Task directions —
Show every line of the data that includes the word "brown".

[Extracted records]
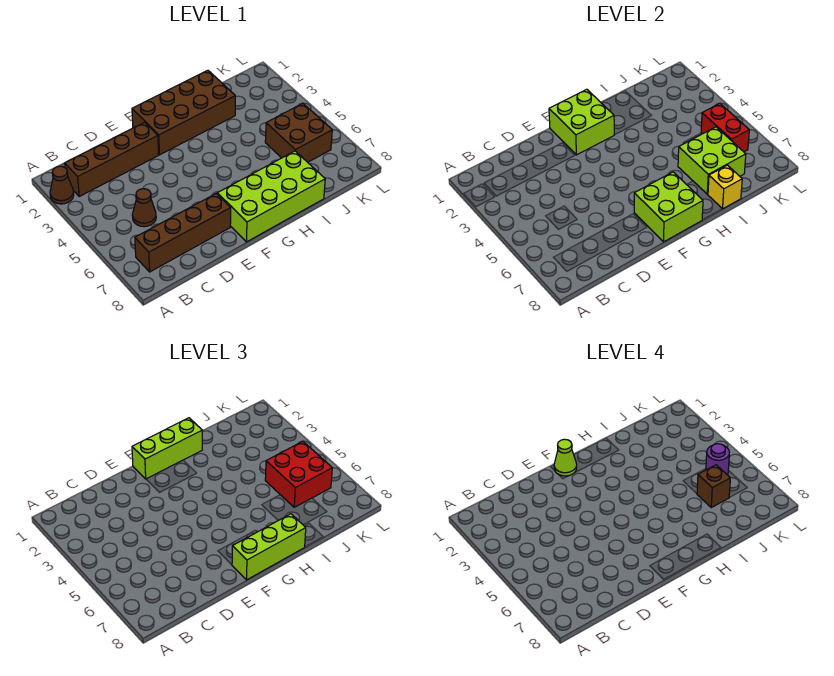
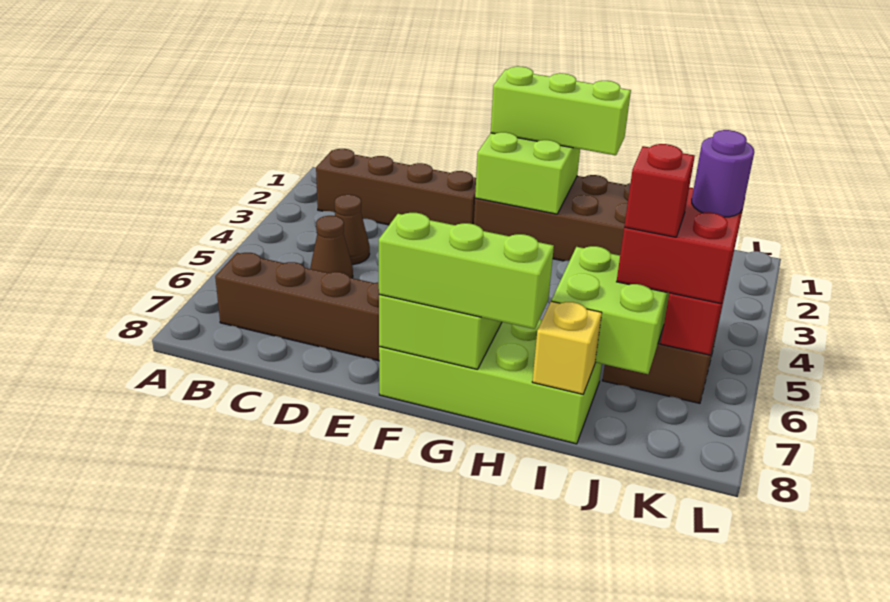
brown cone A2 level 1 -> brown cone C4 level 1
lime cone F1 level 4 -> none
brown brick J6 level 4 -> red brick J6 level 4

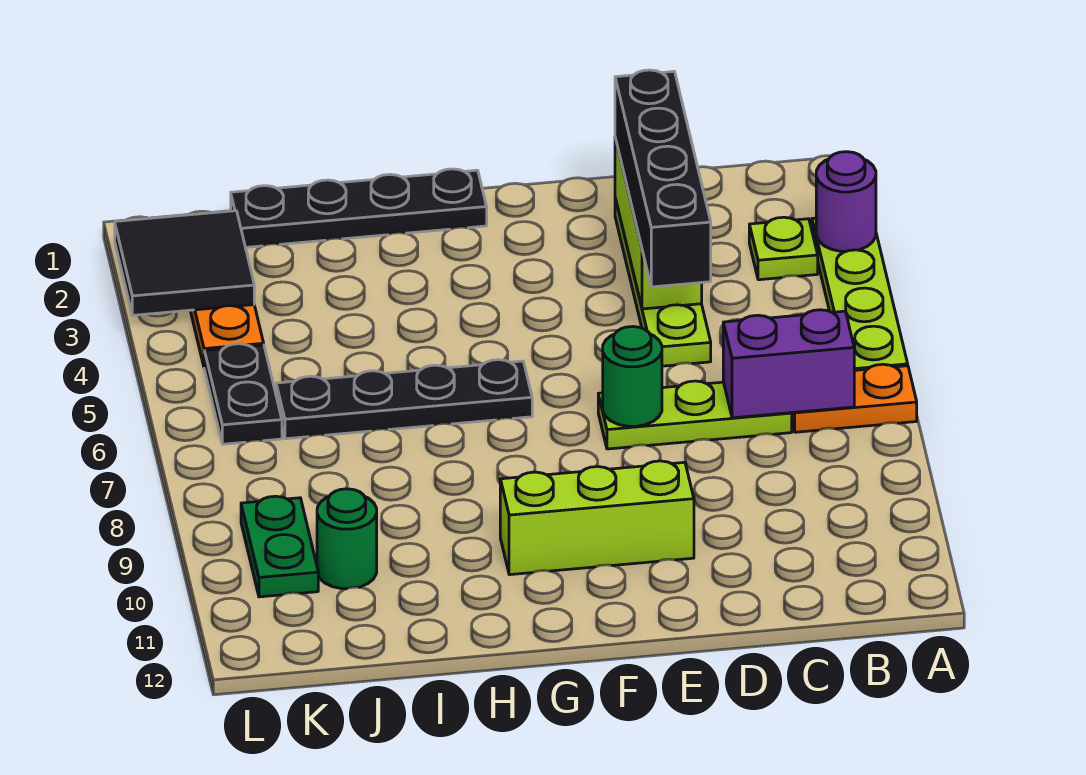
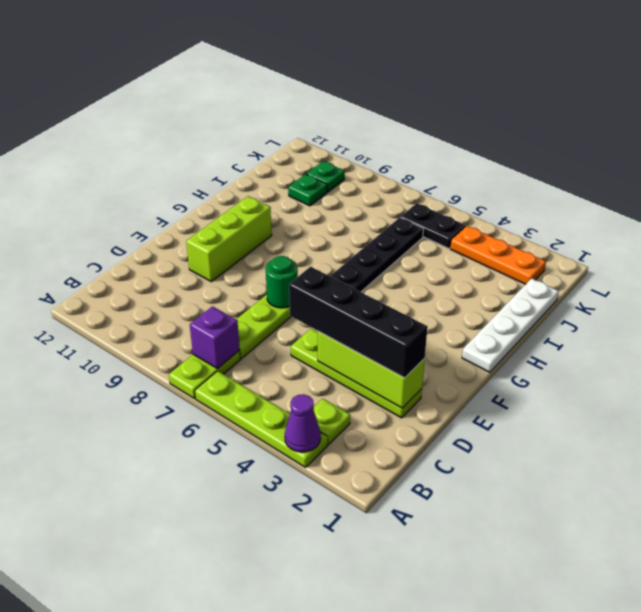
purple round brick A3 level 2 -> purple cone A3 level 2
orange plate A7:B7 level 1 -> lime plate A7:B7 level 1
purple brick B7:C7 level 2 -> purple brick B7 level 2
black plate G1:J1 level 1 -> white plate G1:J1 level 1
green round brick J10 level 1 -> green plate J10 level 1
black tile K2:L3 level 2 -> none
green plate K9:K10 level 1 -> green plate K10 level 1

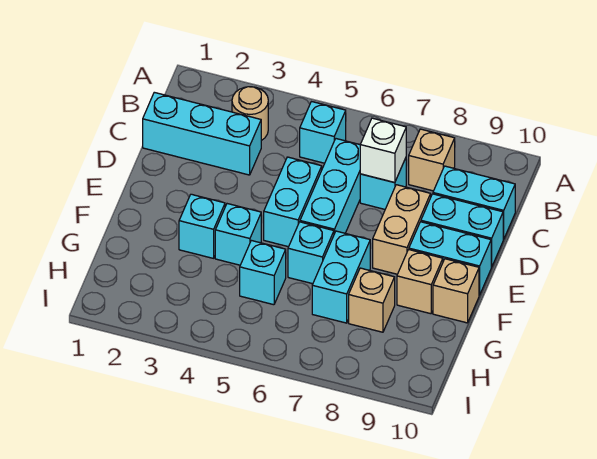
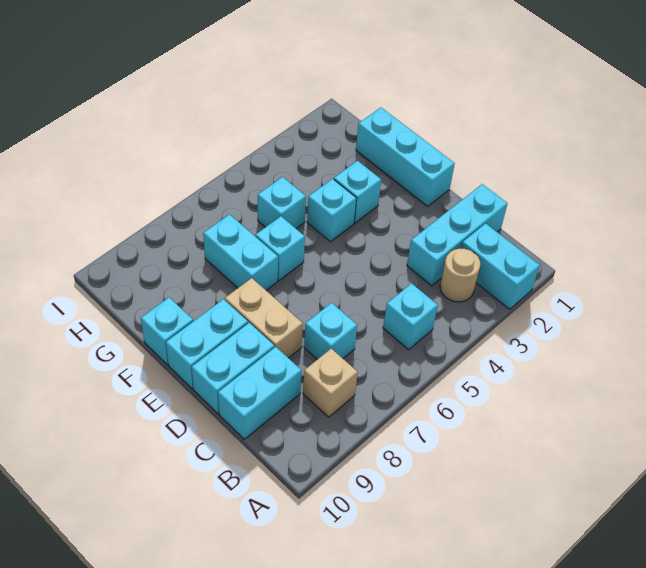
cyan brick C6:E6 level 1 -> cyan brick E1:G1 level 1
white brick C7 level 2 -> none
cyan brick D5:E5 level 1 -> cyan brick A2:B2 level 1
tan brick F9 level 1 -> none
tan brick F10 level 1 -> cyan brick F10 level 1
tan brick G8 level 1 -> none

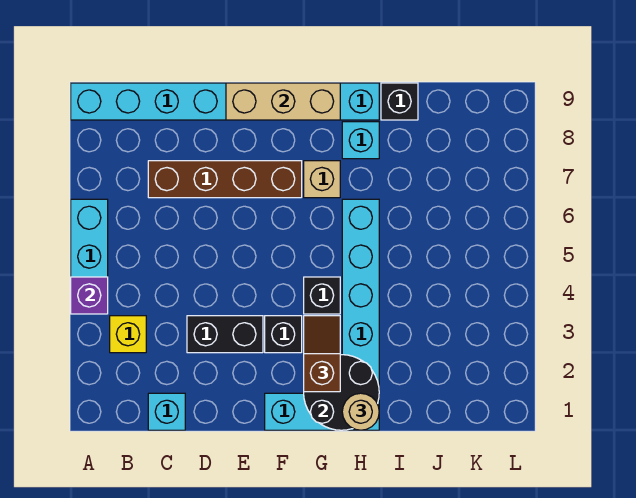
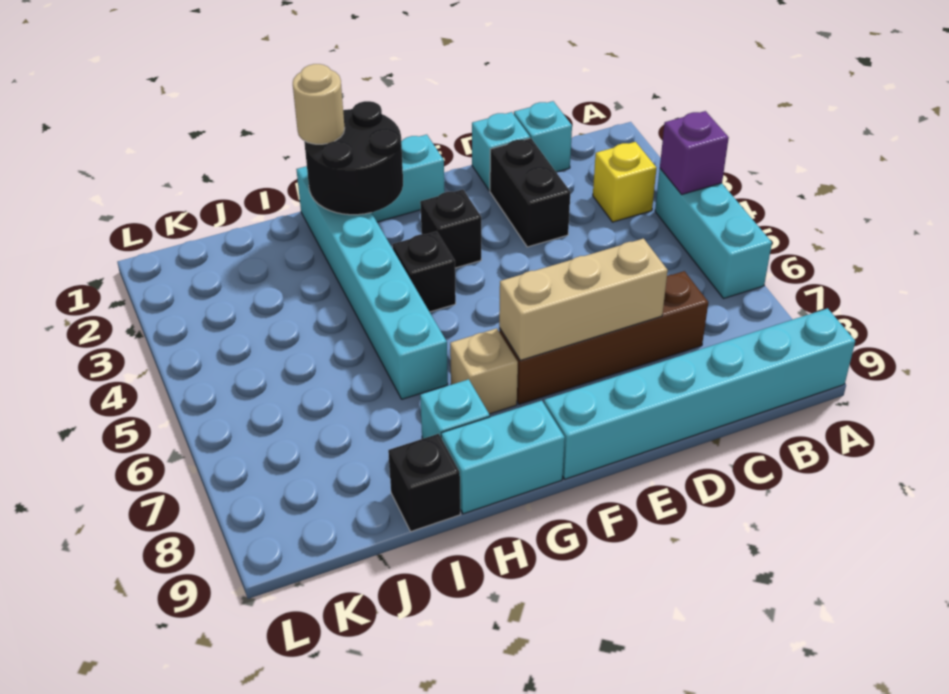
none -> cyan brick D1 level 1
black brick D3:E3 level 1 -> black brick D2:D3 level 1
tan brick E9:G9 level 2 -> tan brick D7:F7 level 2
brown slope G2:G3 level 3 top 2 -> none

Answer to this exercise —
brown cone A2 level 1 -> brown cone C4 level 1
brown brick J6 level 4 -> red brick J6 level 4
brown slope G2:G3 level 3 top 2 -> none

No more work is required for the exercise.